## Description of the task
Repeat, word for word, each of the records shown below, without their pictures.

[Itemized modification records]
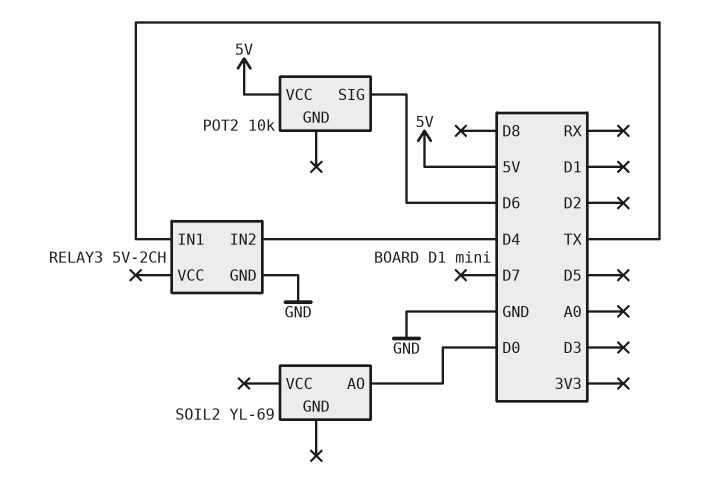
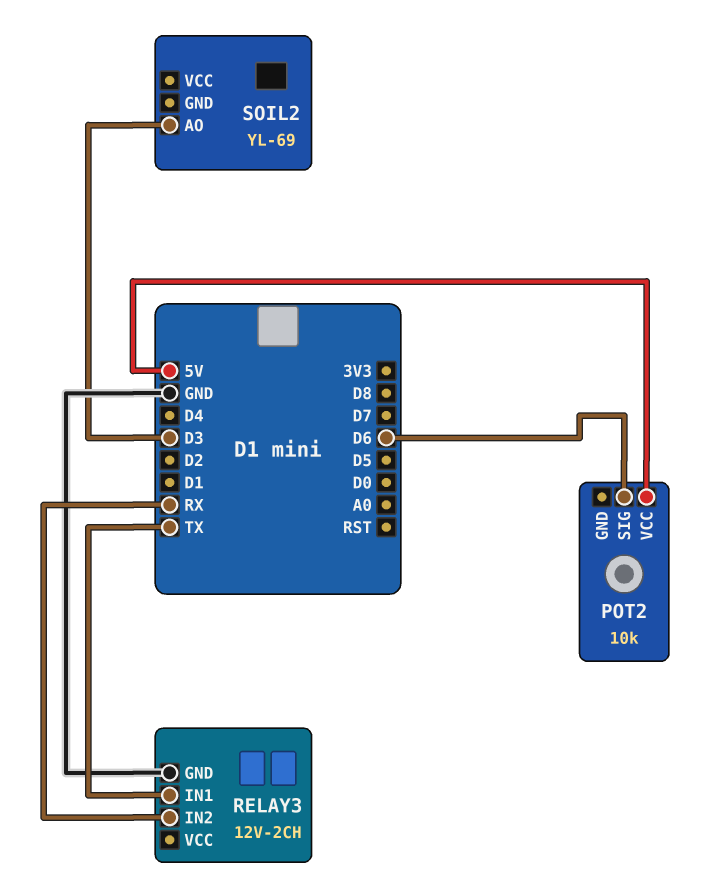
RELAY3: 5V-2CH -> 12V-2CH
RELAY3 pin IN2: D4 -> RX
SOIL2 pin AO: D0 -> D3

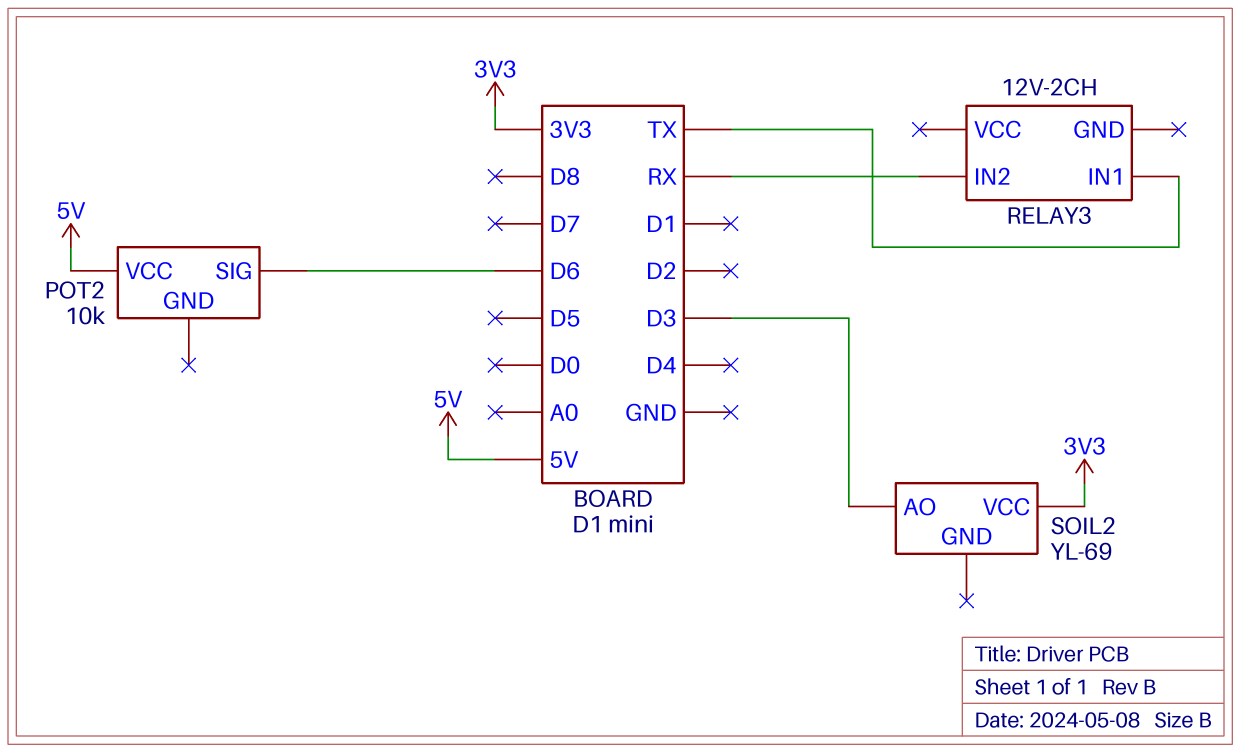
RELAY3 pin GND: GND -> none
SOIL2 pin VCC: none -> 3V3

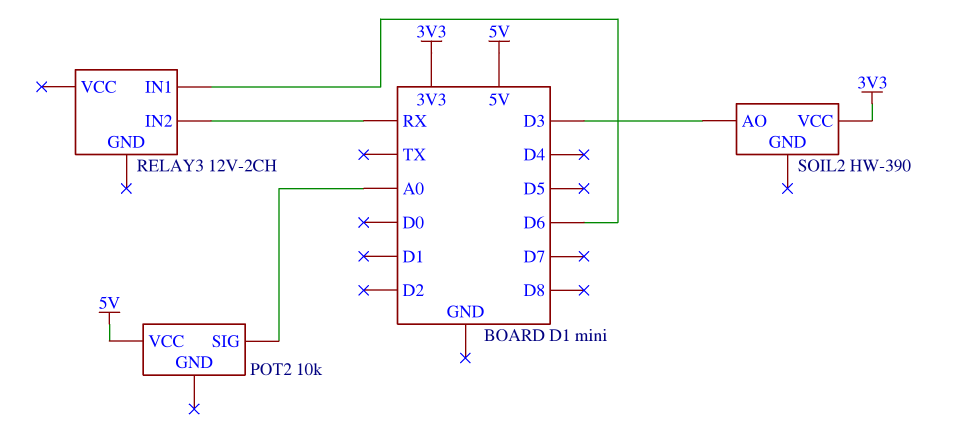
POT2 pin SIG: D6 -> A0
RELAY3 pin IN1: TX -> D6
SOIL2: YL-69 -> HW-390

## Completed task
RELAY3: 5V-2CH -> 12V-2CH
RELAY3 pin IN2: D4 -> RX
SOIL2 pin AO: D0 -> D3

RELAY3 pin GND: GND -> none
SOIL2 pin VCC: none -> 3V3

POT2 pin SIG: D6 -> A0
RELAY3 pin IN1: TX -> D6
SOIL2: YL-69 -> HW-390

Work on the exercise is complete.